Object tracking records
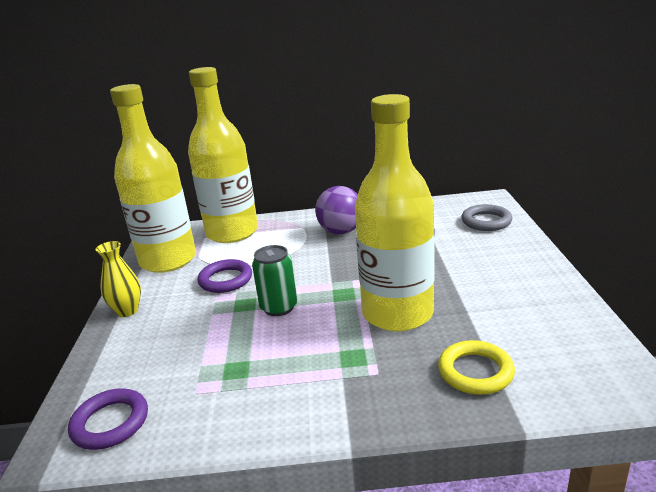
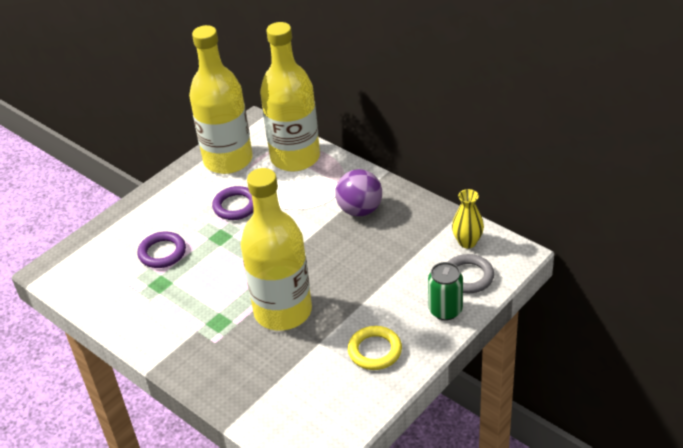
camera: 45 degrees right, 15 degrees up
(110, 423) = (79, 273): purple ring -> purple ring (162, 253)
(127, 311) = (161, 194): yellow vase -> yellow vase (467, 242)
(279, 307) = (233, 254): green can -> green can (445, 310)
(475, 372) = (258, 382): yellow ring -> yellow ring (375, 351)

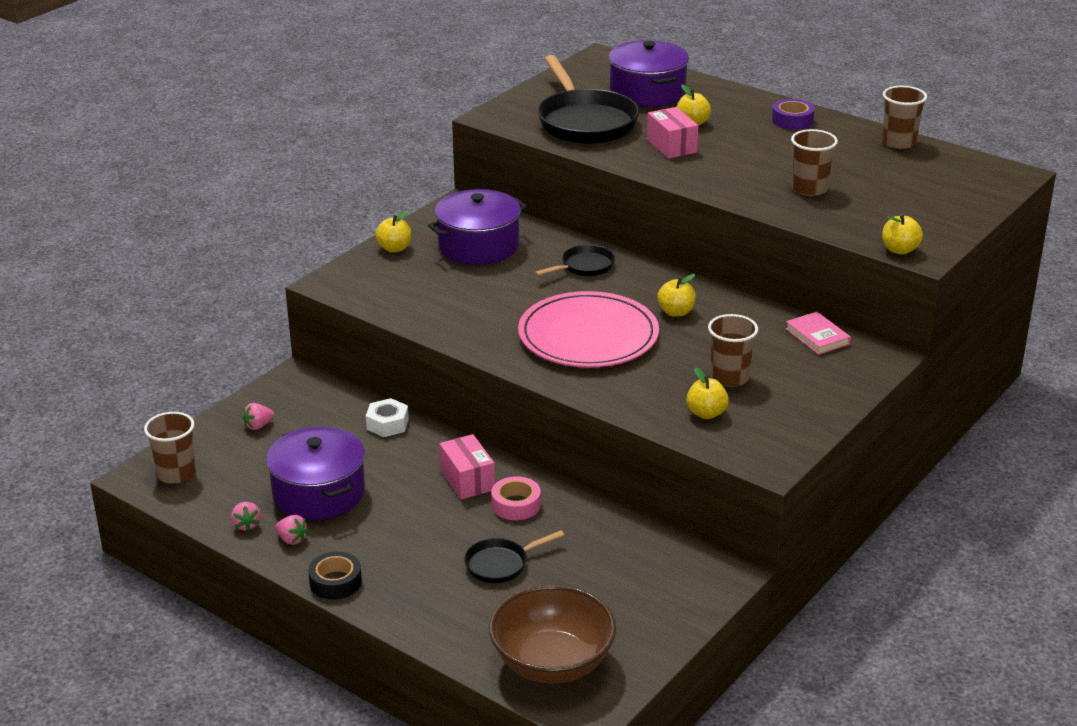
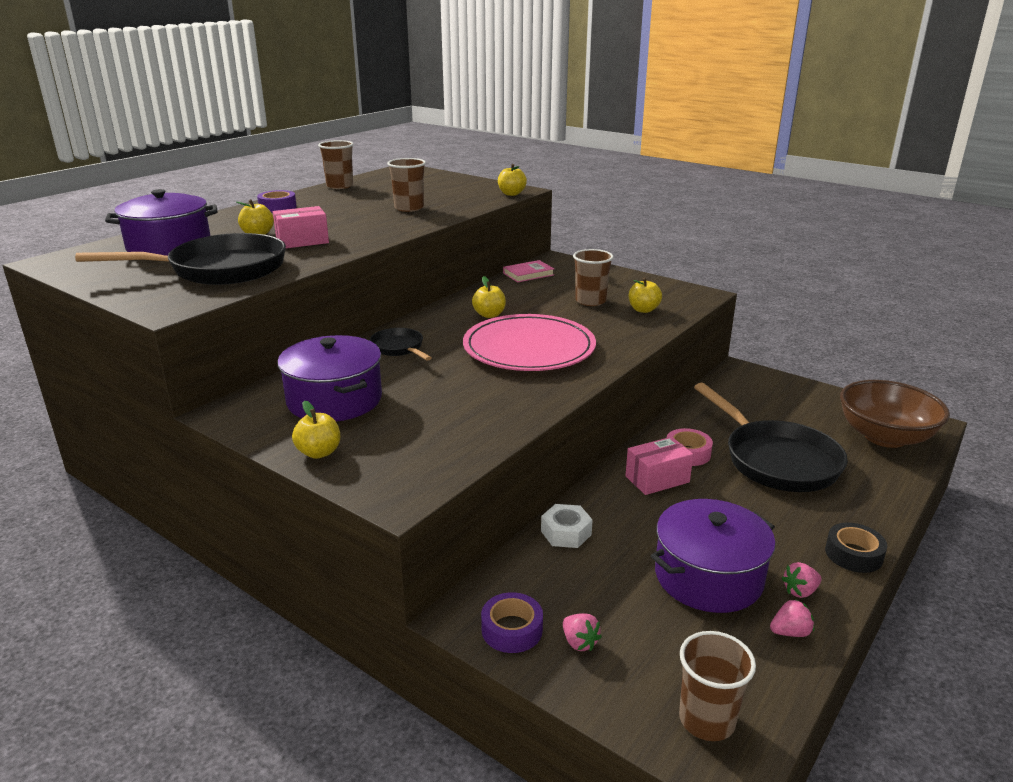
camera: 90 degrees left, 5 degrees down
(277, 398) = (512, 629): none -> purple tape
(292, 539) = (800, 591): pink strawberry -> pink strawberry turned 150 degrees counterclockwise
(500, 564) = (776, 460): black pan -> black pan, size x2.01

- Task requirements
Exactly the lines from the one containing "(277, 398) = (512, 629): none -> purple tape" through the final line of the records must appear in your reply, and no others.

- Result for this exercise
(277, 398) = (512, 629): none -> purple tape
(292, 539) = (800, 591): pink strawberry -> pink strawberry turned 150 degrees counterclockwise
(500, 564) = (776, 460): black pan -> black pan, size x2.01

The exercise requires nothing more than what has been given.